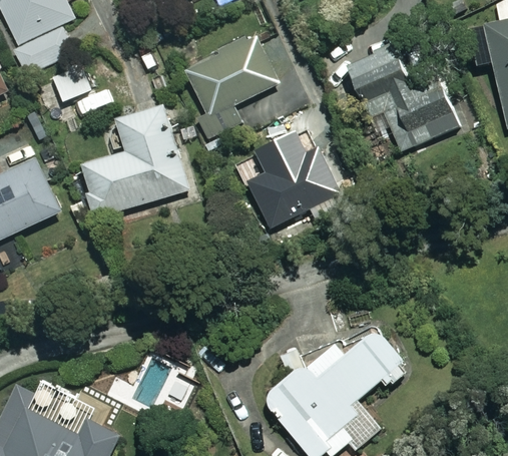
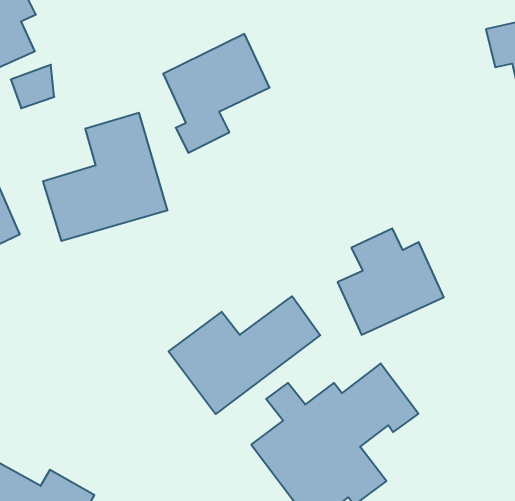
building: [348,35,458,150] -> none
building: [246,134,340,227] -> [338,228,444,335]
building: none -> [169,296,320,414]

---

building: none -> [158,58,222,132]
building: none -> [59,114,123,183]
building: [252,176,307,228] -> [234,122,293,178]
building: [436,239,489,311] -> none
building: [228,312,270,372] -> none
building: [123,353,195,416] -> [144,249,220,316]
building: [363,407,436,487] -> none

§ What the exercise asks:
Everything in the material above from the line that has "building: [348,35,458,150] -> none" through the line that has "building: none -> [169,296,320,414]" must be duplicated exactly, with no other lines given.

§ Output of the exercise:
building: [348,35,458,150] -> none
building: [246,134,340,227] -> [338,228,444,335]
building: none -> [169,296,320,414]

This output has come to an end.